PROBLEM DESCRIPTION:
Every record must come back exactly as given.
[DATA TO USE]
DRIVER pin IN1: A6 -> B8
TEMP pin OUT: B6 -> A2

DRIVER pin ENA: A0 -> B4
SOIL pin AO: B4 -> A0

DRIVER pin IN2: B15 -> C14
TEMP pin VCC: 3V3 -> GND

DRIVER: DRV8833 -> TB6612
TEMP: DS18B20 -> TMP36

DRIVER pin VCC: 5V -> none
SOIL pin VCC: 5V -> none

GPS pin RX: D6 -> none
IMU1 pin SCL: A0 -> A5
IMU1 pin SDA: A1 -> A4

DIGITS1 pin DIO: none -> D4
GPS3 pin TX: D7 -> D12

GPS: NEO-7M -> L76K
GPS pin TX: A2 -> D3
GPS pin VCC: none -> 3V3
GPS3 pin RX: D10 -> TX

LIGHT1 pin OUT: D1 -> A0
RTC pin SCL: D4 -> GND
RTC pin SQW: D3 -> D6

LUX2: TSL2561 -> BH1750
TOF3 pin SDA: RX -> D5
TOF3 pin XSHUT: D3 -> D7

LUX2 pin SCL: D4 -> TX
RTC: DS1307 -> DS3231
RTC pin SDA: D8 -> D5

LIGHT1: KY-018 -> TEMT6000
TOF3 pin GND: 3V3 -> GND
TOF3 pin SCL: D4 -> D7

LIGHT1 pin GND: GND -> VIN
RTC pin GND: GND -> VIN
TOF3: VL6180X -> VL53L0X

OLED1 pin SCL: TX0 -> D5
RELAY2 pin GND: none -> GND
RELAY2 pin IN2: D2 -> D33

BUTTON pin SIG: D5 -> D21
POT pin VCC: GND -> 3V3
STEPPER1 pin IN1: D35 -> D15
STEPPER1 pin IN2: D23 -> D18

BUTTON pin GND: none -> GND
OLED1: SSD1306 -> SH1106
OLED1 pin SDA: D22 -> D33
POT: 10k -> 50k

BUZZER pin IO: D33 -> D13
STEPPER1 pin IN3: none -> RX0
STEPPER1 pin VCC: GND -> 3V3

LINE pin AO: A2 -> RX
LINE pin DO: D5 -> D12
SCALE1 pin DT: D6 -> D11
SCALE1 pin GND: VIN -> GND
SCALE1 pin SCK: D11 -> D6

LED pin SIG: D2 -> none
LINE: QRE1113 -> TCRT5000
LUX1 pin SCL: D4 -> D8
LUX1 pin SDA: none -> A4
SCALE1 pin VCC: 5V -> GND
[/DATA TO USE]
RESPONSE TO THIS TASK:
DRIVER pin IN1: A6 -> B8
TEMP pin OUT: B6 -> A2

DRIVER pin ENA: A0 -> B4
SOIL pin AO: B4 -> A0

DRIVER pin IN2: B15 -> C14
TEMP pin VCC: 3V3 -> GND

DRIVER: DRV8833 -> TB6612
TEMP: DS18B20 -> TMP36

DRIVER pin VCC: 5V -> none
SOIL pin VCC: 5V -> none

GPS pin RX: D6 -> none
IMU1 pin SCL: A0 -> A5
IMU1 pin SDA: A1 -> A4

DIGITS1 pin DIO: none -> D4
GPS3 pin TX: D7 -> D12

GPS: NEO-7M -> L76K
GPS pin TX: A2 -> D3
GPS pin VCC: none -> 3V3
GPS3 pin RX: D10 -> TX

LIGHT1 pin OUT: D1 -> A0
RTC pin SCL: D4 -> GND
RTC pin SQW: D3 -> D6

LUX2: TSL2561 -> BH1750
TOF3 pin SDA: RX -> D5
TOF3 pin XSHUT: D3 -> D7

LUX2 pin SCL: D4 -> TX
RTC: DS1307 -> DS3231
RTC pin SDA: D8 -> D5

LIGHT1: KY-018 -> TEMT6000
TOF3 pin GND: 3V3 -> GND
TOF3 pin SCL: D4 -> D7

LIGHT1 pin GND: GND -> VIN
RTC pin GND: GND -> VIN
TOF3: VL6180X -> VL53L0X

OLED1 pin SCL: TX0 -> D5
RELAY2 pin GND: none -> GND
RELAY2 pin IN2: D2 -> D33

BUTTON pin SIG: D5 -> D21
POT pin VCC: GND -> 3V3
STEPPER1 pin IN1: D35 -> D15
STEPPER1 pin IN2: D23 -> D18

BUTTON pin GND: none -> GND
OLED1: SSD1306 -> SH1106
OLED1 pin SDA: D22 -> D33
POT: 10k -> 50k

BUZZER pin IO: D33 -> D13
STEPPER1 pin IN3: none -> RX0
STEPPER1 pin VCC: GND -> 3V3

LINE pin AO: A2 -> RX
LINE pin DO: D5 -> D12
SCALE1 pin DT: D6 -> D11
SCALE1 pin GND: VIN -> GND
SCALE1 pin SCK: D11 -> D6

LED pin SIG: D2 -> none
LINE: QRE1113 -> TCRT5000
LUX1 pin SCL: D4 -> D8
LUX1 pin SDA: none -> A4
SCALE1 pin VCC: 5V -> GND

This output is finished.